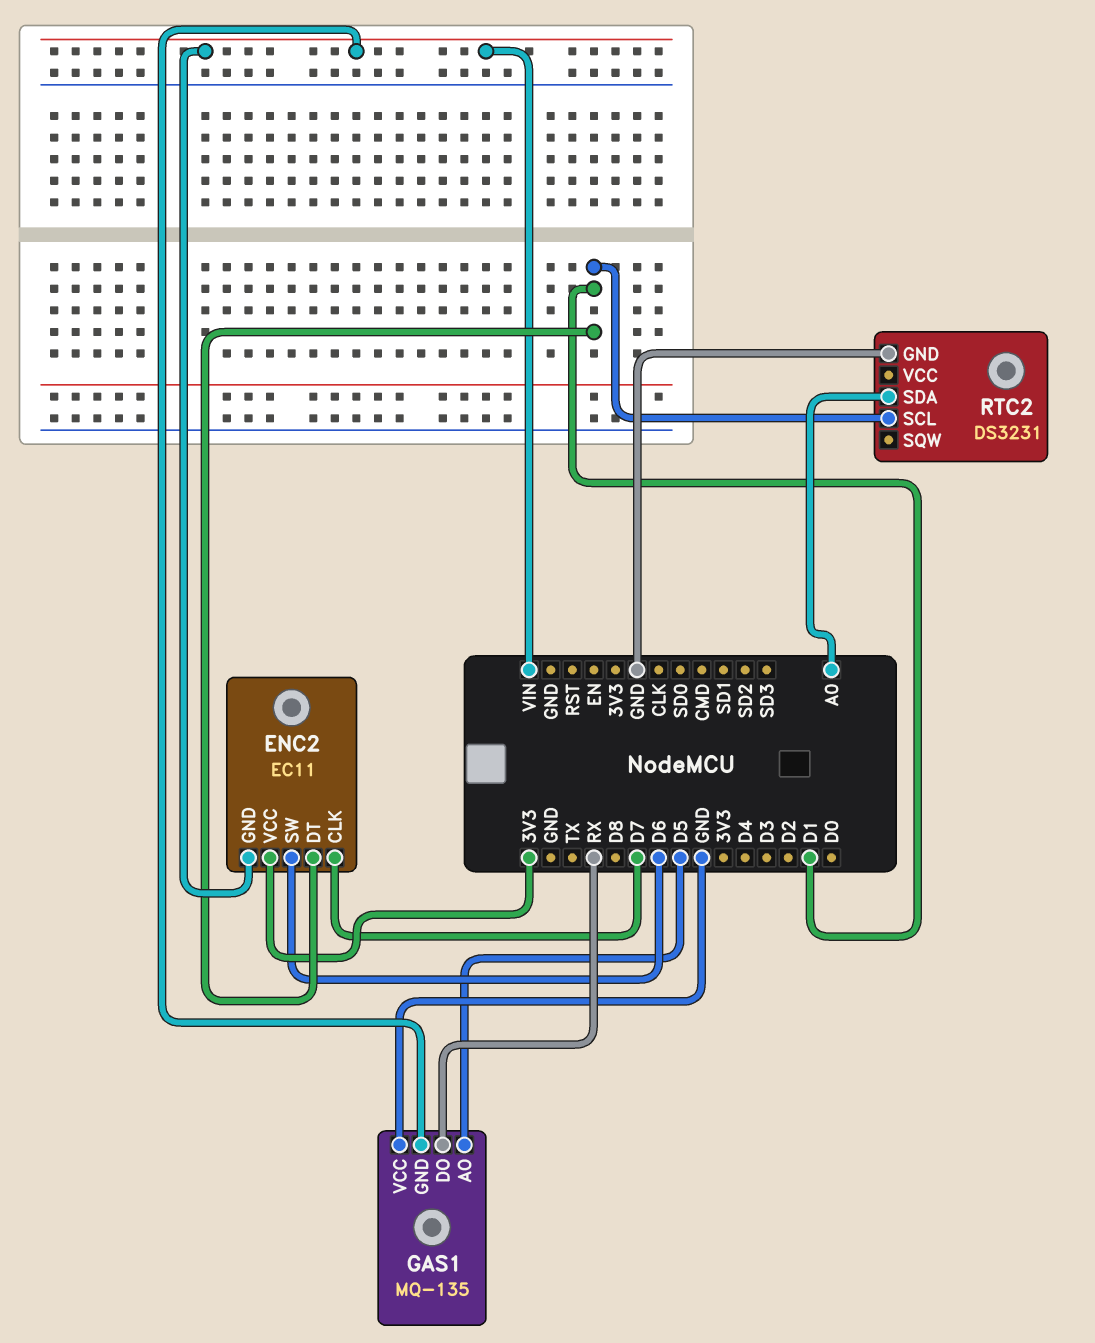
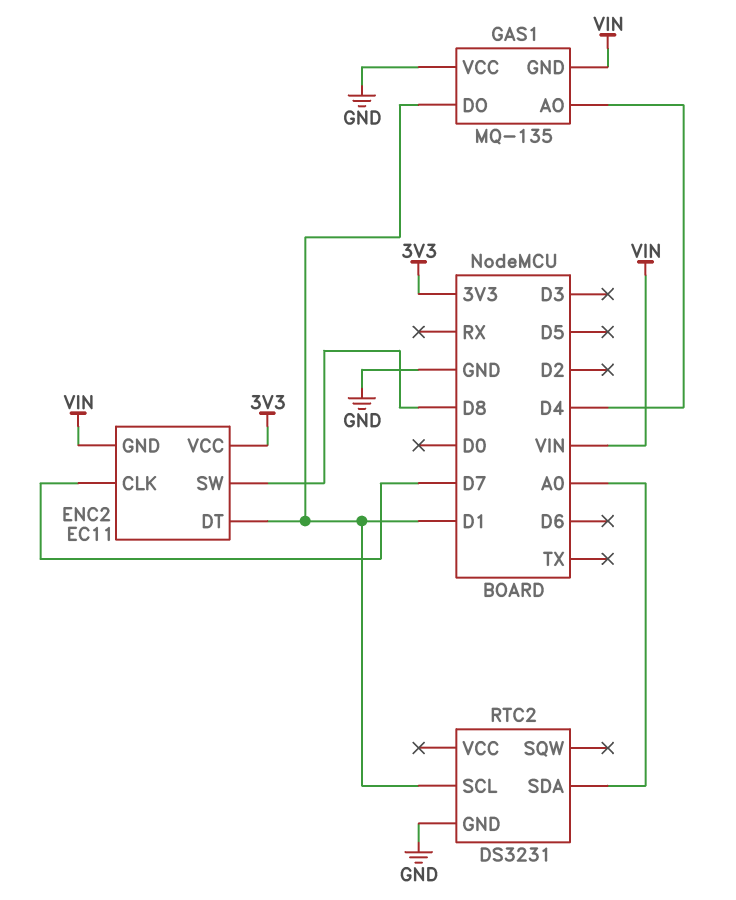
ENC2 pin SW: D6 -> D8
GAS1 pin AO: D5 -> D4
GAS1 pin DO: RX -> D1

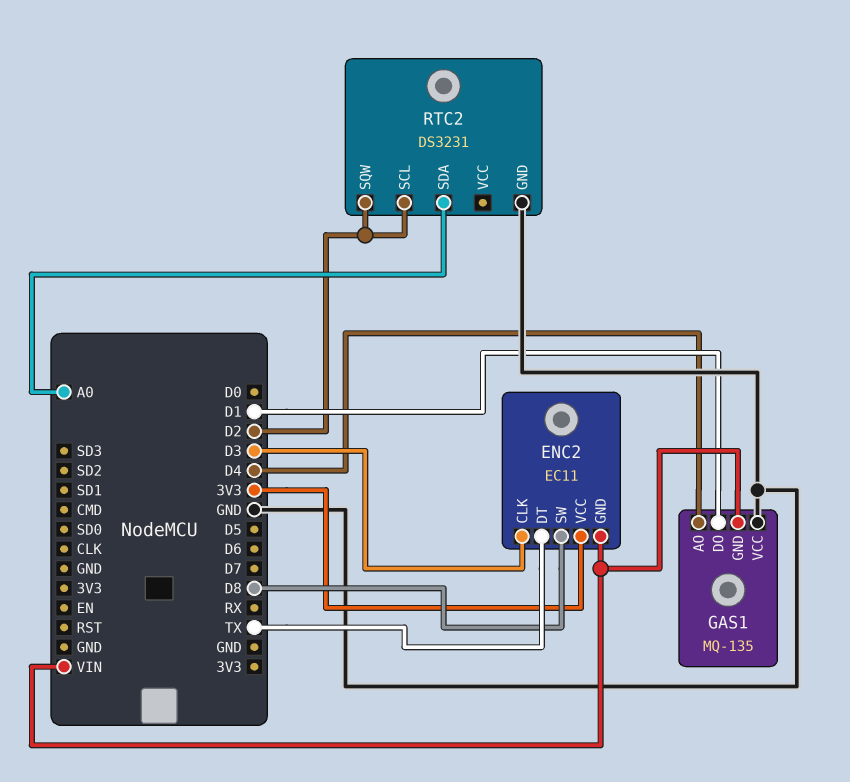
ENC2 pin CLK: D7 -> D3
ENC2 pin DT: D1 -> TX
RTC2 pin SCL: D1 -> D2
RTC2 pin SQW: none -> D2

● EXERCISE BRIEF:
Send back every line of the listing exactly. Omit the images.

● RESPONSE BOX:
ENC2 pin SW: D6 -> D8
GAS1 pin AO: D5 -> D4
GAS1 pin DO: RX -> D1

ENC2 pin CLK: D7 -> D3
ENC2 pin DT: D1 -> TX
RTC2 pin SCL: D1 -> D2
RTC2 pin SQW: none -> D2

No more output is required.